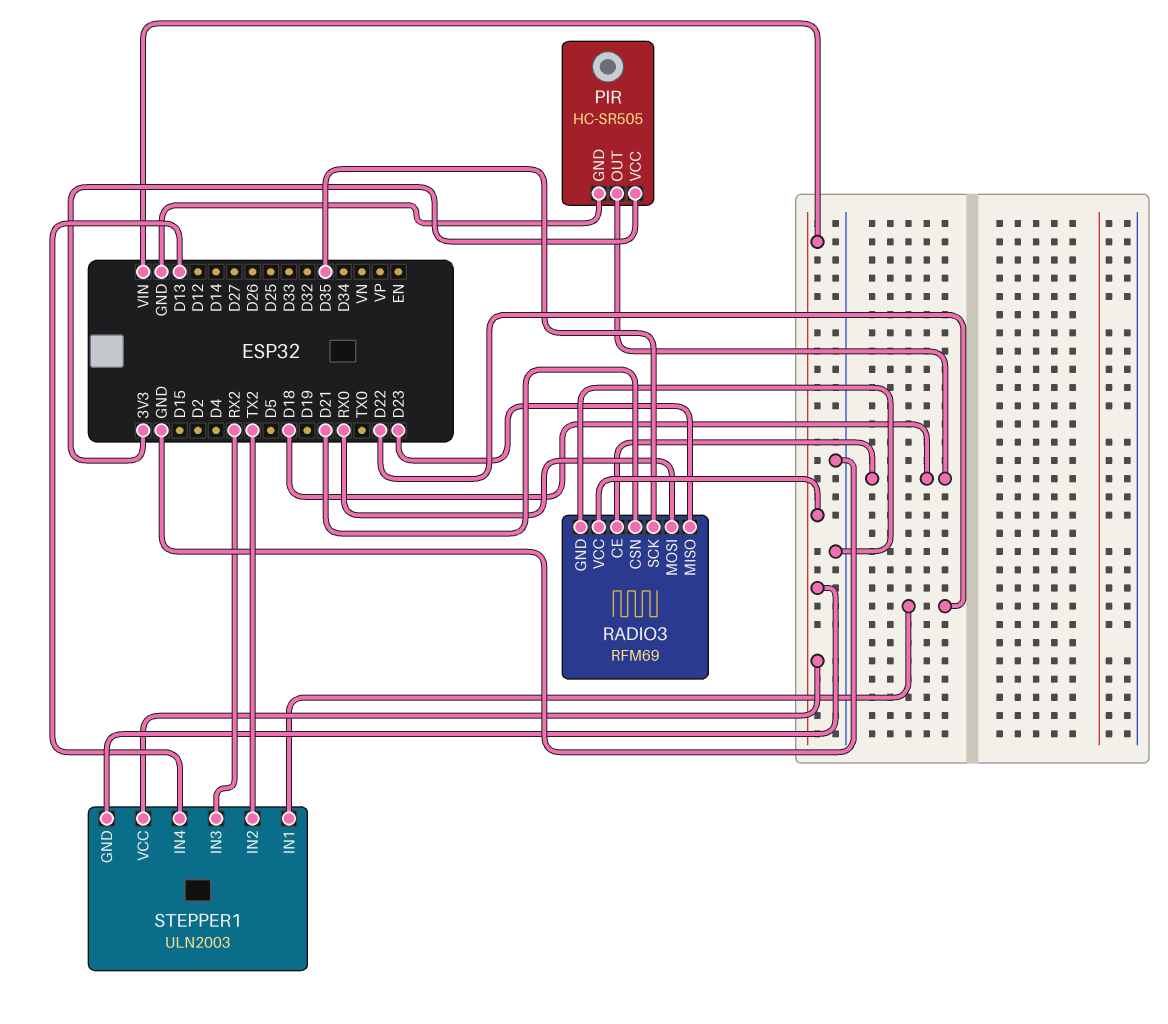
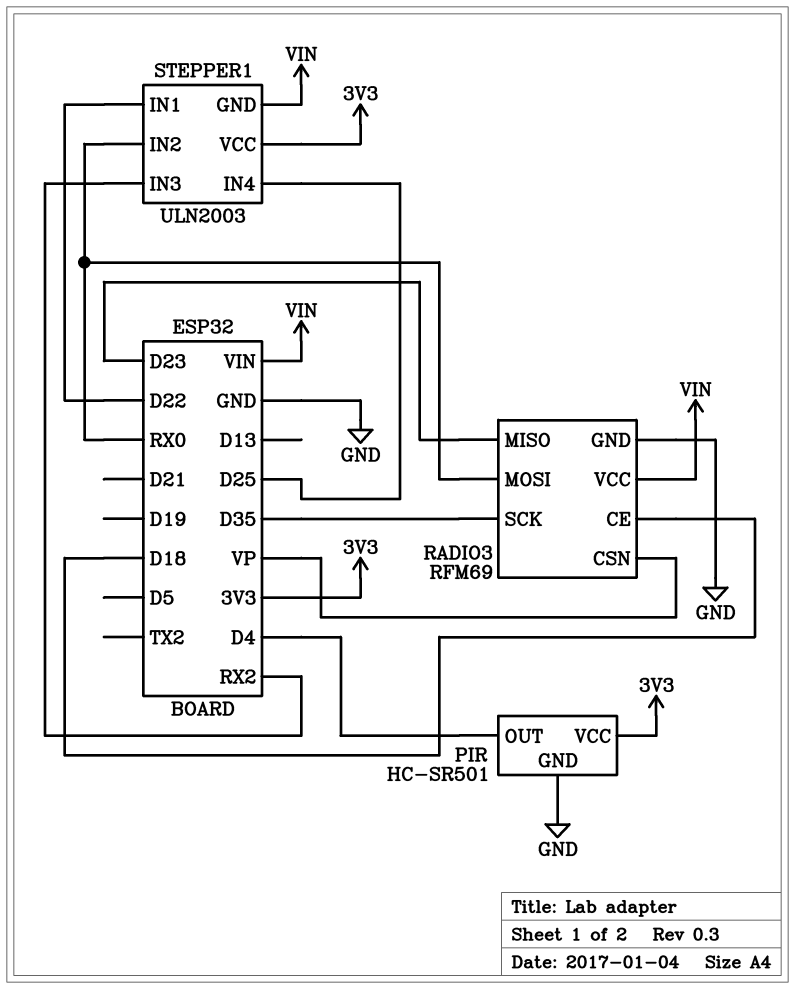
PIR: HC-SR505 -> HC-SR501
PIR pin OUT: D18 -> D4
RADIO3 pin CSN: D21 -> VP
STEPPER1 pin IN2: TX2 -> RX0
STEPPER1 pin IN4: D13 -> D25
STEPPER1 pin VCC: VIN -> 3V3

* * *

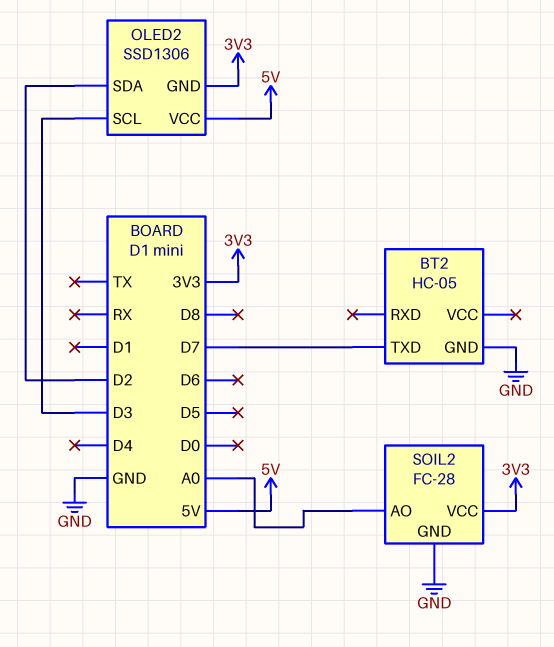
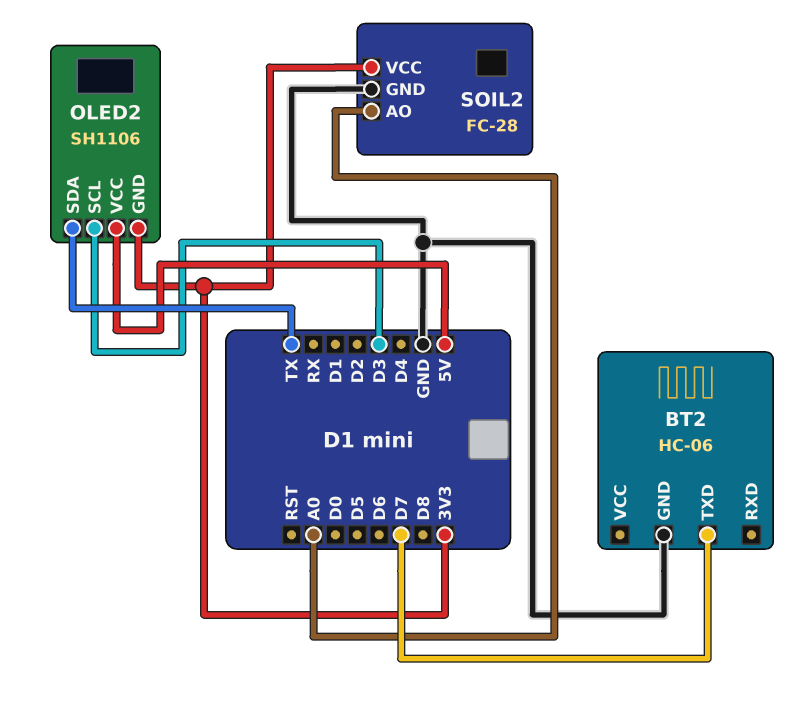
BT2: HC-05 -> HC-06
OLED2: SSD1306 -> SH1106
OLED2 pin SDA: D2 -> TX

---

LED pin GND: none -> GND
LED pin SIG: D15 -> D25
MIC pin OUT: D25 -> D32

TASK DIRECTIONS: Go back to the listing above. Copy word for word the lines from the one with "PIR: HC-SR505 -> HC-SR501" through the one with "STEPPER1 pin VCC: VIN -> 3V3", and nothing more.

EXPECTED OUTPUT:
PIR: HC-SR505 -> HC-SR501
PIR pin OUT: D18 -> D4
RADIO3 pin CSN: D21 -> VP
STEPPER1 pin IN2: TX2 -> RX0
STEPPER1 pin IN4: D13 -> D25
STEPPER1 pin VCC: VIN -> 3V3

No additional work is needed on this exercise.